### [REQUIRED WORK]
All lines in the listing below that hold the string "lila" are to be tallied, with only the total reported.

### [INFORMATION SUPPLIED]
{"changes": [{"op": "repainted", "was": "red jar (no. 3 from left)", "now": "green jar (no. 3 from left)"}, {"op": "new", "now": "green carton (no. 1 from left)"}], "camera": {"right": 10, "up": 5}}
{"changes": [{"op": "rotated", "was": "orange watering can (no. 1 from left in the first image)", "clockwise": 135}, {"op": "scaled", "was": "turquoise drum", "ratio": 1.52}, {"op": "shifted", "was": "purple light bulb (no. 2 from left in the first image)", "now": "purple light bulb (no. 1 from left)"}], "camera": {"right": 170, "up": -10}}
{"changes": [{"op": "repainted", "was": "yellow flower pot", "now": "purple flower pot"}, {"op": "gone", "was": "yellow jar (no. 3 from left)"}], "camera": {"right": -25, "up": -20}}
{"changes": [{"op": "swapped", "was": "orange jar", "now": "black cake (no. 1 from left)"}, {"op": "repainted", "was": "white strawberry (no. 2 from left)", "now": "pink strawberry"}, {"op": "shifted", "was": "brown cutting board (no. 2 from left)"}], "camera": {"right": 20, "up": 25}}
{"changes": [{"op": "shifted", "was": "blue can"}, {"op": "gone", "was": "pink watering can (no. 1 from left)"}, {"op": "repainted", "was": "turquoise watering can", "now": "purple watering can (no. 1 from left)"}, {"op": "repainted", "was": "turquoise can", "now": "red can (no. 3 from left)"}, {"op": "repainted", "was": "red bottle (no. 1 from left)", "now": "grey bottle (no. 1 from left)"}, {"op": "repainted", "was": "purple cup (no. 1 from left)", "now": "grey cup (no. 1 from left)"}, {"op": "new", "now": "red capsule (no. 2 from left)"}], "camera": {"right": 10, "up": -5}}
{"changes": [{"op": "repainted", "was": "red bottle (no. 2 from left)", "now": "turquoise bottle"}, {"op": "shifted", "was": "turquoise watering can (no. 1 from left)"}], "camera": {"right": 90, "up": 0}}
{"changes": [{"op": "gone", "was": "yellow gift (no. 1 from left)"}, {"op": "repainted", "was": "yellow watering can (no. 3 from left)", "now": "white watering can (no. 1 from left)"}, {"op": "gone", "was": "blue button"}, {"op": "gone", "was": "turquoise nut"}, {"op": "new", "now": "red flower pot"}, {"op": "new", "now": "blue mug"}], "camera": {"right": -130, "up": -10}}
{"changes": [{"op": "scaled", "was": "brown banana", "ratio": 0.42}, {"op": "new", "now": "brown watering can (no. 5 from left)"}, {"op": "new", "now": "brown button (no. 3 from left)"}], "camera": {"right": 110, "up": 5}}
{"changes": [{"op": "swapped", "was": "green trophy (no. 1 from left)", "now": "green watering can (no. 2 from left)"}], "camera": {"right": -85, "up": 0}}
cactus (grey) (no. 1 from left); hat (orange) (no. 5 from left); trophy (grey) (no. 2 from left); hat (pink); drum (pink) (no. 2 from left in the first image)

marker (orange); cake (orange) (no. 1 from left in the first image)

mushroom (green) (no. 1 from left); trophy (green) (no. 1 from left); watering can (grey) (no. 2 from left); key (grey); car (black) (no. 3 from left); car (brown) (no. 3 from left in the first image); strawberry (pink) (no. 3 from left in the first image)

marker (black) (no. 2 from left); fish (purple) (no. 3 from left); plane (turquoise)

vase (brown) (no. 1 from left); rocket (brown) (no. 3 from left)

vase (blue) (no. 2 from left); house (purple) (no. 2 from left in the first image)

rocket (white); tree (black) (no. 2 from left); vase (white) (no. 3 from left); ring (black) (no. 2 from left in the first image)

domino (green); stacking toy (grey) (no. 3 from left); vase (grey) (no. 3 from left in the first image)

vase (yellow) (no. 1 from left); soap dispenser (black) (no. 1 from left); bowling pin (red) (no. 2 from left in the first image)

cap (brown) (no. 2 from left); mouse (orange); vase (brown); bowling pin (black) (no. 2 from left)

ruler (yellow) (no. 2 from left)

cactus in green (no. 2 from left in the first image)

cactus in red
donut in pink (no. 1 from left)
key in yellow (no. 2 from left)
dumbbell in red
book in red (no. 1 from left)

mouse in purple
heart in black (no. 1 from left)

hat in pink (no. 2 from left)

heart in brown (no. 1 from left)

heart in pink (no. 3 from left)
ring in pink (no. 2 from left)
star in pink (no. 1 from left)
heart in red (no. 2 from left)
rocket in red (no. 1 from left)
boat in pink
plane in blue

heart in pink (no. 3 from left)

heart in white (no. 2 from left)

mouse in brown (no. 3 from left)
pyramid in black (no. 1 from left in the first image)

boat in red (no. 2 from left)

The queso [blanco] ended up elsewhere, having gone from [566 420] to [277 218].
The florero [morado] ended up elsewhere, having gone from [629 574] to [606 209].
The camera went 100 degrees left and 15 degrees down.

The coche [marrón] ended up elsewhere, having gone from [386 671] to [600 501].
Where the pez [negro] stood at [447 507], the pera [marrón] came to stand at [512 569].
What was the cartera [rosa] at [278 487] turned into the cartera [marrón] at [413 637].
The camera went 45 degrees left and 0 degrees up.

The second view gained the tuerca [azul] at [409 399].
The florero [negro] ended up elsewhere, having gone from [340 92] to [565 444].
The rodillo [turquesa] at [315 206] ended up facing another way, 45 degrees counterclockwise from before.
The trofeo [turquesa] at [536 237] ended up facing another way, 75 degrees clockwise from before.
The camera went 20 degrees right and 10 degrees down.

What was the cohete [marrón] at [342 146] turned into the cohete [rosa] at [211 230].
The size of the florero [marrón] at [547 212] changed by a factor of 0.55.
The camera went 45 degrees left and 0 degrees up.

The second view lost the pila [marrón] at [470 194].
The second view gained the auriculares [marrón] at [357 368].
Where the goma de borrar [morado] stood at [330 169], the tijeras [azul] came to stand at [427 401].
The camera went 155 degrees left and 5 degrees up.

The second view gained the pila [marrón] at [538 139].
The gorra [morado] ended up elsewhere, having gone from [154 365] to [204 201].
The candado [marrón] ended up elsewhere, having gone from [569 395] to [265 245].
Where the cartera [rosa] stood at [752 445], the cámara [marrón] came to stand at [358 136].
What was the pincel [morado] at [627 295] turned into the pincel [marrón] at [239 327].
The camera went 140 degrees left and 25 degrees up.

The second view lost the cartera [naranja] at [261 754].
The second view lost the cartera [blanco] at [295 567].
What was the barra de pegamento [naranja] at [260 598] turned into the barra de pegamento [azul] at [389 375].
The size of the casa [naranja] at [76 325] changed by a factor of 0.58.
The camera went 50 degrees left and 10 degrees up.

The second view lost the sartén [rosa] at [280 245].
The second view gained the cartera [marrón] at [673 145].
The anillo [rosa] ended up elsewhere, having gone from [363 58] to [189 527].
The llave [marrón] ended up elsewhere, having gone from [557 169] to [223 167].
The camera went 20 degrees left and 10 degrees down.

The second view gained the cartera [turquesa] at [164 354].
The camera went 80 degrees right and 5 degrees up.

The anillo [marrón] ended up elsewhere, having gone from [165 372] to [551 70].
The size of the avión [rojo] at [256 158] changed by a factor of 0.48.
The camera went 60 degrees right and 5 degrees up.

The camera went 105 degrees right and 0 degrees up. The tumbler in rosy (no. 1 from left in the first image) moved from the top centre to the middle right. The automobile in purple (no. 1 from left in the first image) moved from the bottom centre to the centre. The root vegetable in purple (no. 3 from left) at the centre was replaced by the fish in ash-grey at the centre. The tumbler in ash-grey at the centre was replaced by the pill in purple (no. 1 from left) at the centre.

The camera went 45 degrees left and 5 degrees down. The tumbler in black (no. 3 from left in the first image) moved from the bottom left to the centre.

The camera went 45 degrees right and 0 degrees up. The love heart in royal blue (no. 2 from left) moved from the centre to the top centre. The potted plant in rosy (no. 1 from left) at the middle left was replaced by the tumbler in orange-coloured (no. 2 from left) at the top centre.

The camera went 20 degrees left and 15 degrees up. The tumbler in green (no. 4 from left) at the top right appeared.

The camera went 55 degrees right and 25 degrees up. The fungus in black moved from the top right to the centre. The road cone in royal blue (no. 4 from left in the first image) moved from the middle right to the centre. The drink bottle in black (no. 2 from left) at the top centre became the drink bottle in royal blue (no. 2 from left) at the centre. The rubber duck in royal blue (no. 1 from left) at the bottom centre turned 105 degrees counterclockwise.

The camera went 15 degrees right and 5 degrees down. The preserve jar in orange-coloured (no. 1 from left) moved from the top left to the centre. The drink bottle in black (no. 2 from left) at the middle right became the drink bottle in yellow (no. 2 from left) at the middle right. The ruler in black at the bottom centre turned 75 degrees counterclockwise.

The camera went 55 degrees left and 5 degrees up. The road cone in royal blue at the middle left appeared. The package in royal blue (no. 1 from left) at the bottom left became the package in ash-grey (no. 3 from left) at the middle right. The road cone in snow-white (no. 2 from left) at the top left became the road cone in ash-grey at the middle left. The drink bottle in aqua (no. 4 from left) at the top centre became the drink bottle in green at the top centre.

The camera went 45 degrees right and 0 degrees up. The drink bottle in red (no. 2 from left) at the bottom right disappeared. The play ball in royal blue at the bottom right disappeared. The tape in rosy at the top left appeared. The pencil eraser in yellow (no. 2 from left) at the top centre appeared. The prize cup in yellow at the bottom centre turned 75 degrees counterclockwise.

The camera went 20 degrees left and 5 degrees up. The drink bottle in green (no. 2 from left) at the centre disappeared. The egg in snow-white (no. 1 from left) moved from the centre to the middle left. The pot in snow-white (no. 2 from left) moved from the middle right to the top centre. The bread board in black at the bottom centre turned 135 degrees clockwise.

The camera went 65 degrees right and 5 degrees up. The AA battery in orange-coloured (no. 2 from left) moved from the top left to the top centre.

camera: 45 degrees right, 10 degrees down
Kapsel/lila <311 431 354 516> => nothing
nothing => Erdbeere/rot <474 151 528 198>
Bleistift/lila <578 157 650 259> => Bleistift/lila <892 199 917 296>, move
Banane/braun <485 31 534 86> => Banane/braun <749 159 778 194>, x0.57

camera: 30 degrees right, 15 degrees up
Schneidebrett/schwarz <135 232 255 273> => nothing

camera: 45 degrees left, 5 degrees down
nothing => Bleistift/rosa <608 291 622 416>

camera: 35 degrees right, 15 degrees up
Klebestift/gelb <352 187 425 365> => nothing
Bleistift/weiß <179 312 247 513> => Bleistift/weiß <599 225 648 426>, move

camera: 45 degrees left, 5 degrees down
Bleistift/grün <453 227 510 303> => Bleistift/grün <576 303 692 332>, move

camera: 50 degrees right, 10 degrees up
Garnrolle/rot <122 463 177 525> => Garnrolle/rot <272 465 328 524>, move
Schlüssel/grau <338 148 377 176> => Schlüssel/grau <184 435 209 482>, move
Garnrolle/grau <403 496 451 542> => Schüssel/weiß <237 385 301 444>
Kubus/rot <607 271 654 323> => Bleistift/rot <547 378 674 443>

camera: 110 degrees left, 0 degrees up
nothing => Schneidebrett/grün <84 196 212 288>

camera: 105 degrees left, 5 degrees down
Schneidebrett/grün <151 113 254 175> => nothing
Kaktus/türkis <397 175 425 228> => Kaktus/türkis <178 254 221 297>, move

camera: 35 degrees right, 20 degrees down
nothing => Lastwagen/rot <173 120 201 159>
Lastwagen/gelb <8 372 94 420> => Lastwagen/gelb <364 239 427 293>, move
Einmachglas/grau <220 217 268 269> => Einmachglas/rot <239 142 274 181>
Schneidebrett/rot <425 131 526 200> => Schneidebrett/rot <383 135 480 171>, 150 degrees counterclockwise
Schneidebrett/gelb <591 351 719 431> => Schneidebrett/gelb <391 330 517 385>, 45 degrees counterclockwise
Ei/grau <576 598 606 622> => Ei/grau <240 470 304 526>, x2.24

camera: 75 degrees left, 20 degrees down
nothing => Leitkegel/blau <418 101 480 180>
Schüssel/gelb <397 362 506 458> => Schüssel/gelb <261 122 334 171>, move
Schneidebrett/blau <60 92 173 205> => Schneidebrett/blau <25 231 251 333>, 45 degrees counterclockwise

### [RESULT OF THIS EXERCISE]
2